┌──

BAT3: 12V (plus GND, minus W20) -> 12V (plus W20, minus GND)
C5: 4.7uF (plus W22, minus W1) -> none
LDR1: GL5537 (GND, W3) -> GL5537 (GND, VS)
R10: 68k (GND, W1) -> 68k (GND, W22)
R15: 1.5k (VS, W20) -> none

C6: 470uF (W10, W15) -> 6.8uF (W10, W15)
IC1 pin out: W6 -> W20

└──
┌──

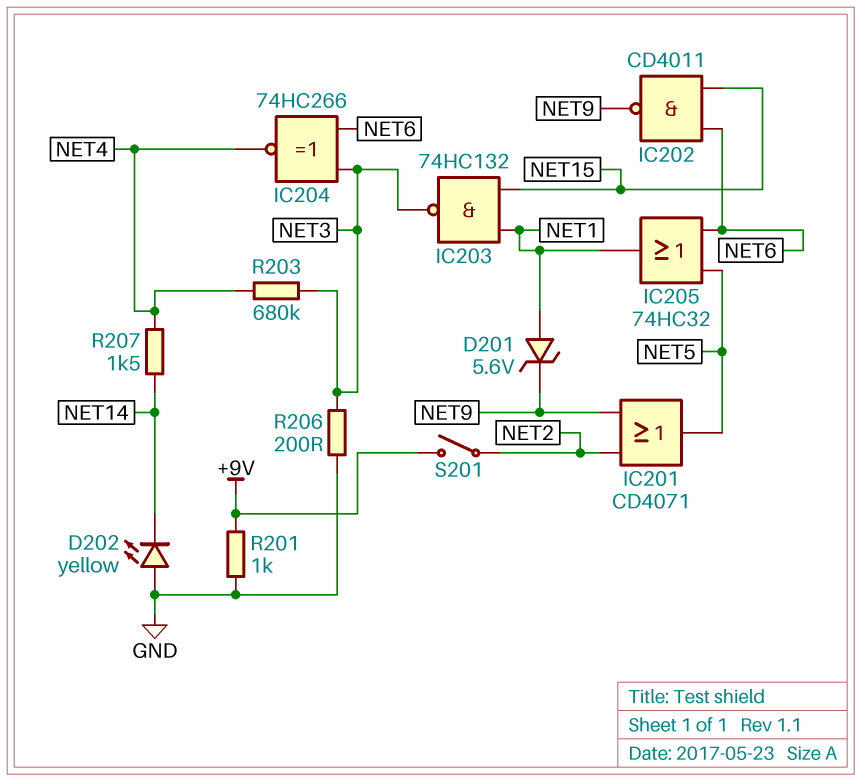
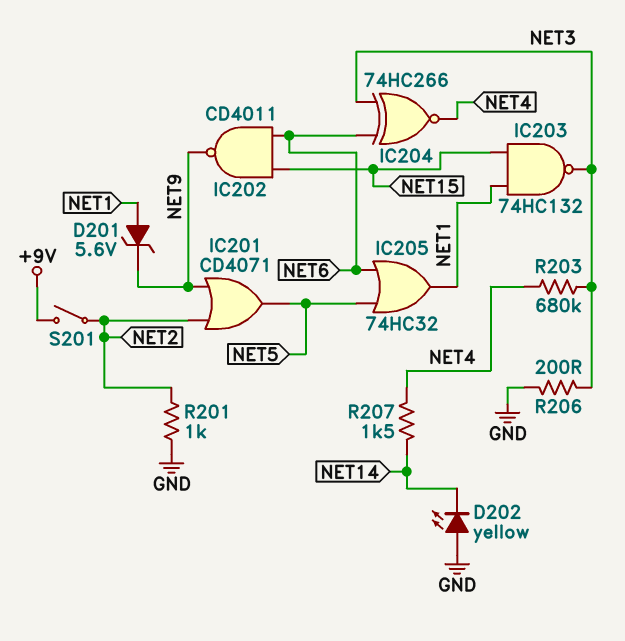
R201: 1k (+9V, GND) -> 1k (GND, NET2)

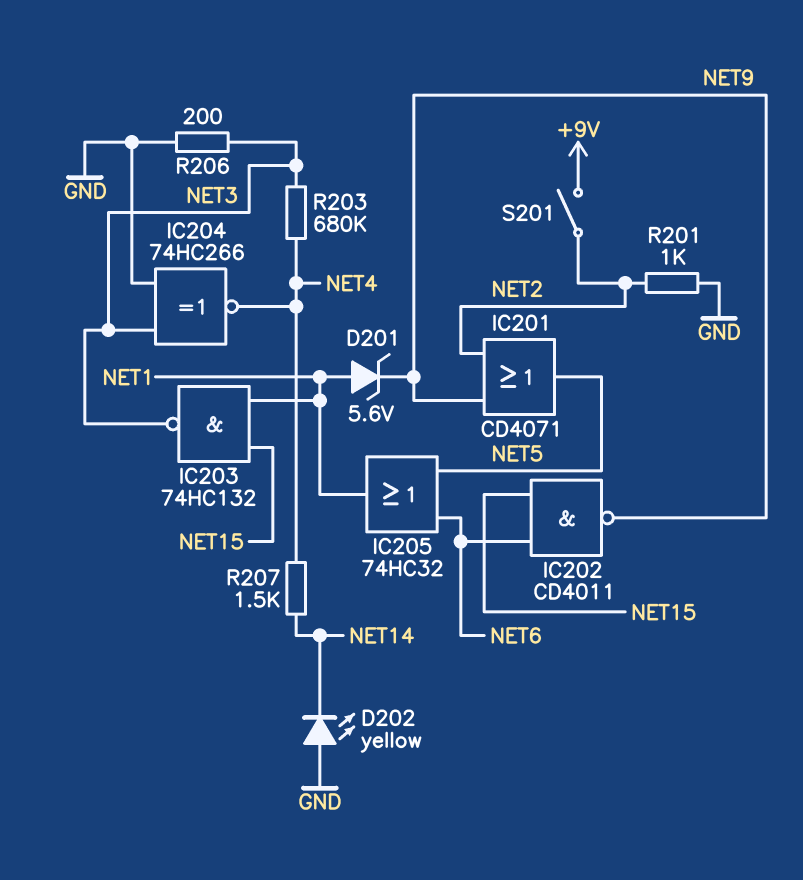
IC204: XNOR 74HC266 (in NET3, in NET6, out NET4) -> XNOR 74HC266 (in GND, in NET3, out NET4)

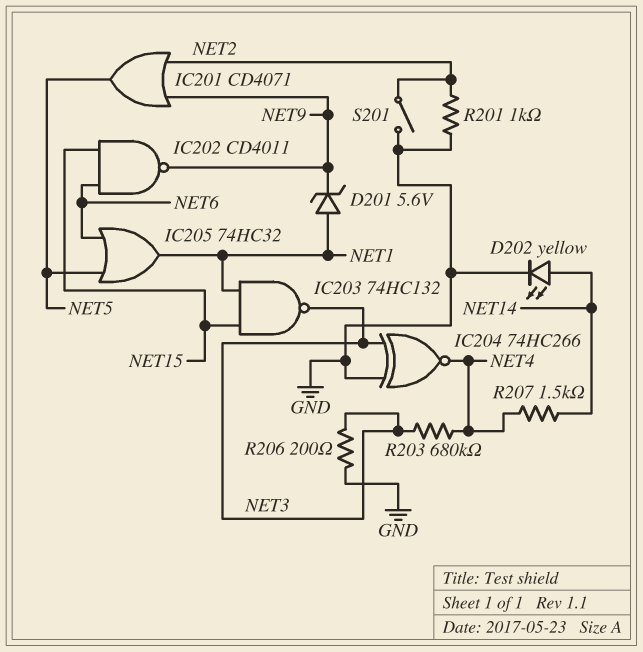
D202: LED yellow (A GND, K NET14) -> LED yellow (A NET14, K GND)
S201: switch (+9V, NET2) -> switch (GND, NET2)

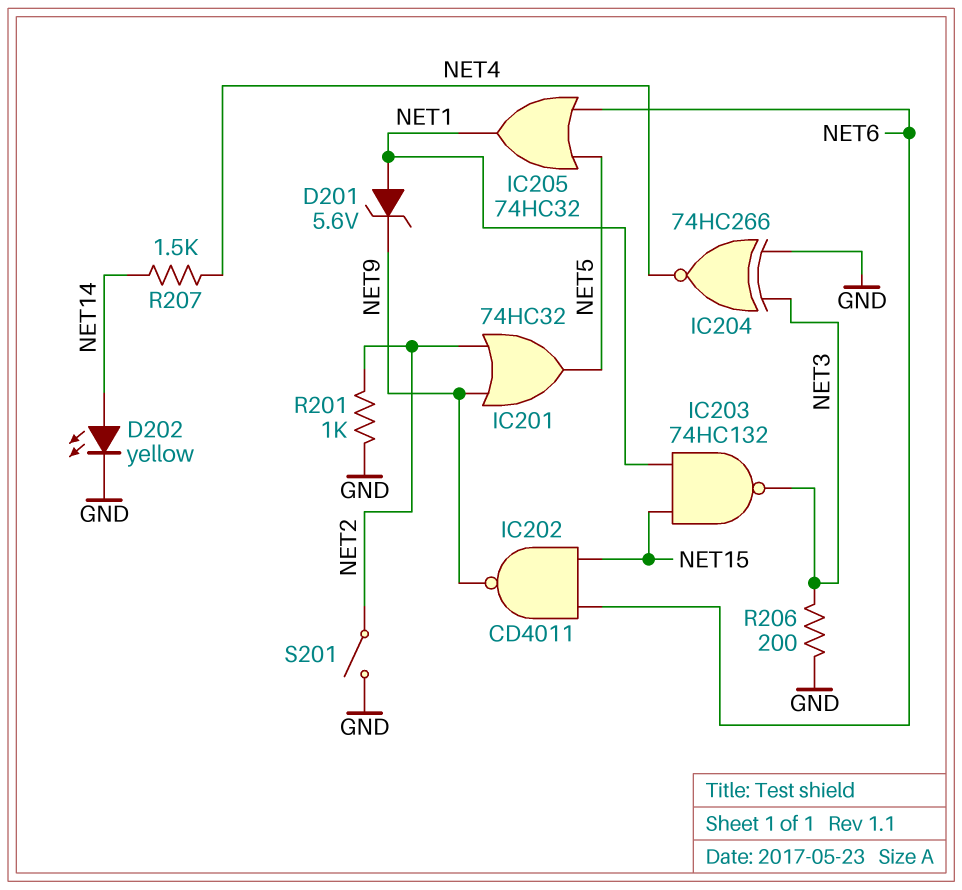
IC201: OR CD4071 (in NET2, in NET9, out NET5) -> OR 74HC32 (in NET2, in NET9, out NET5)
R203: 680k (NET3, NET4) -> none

└──

- [REQUIRED WORK]: Take every line from the listing above that includes the word "minus" and copy it.

- [ANSWER TO THIS TASK]:
BAT3: 12V (plus GND, minus W20) -> 12V (plus W20, minus GND)
C5: 4.7uF (plus W22, minus W1) -> none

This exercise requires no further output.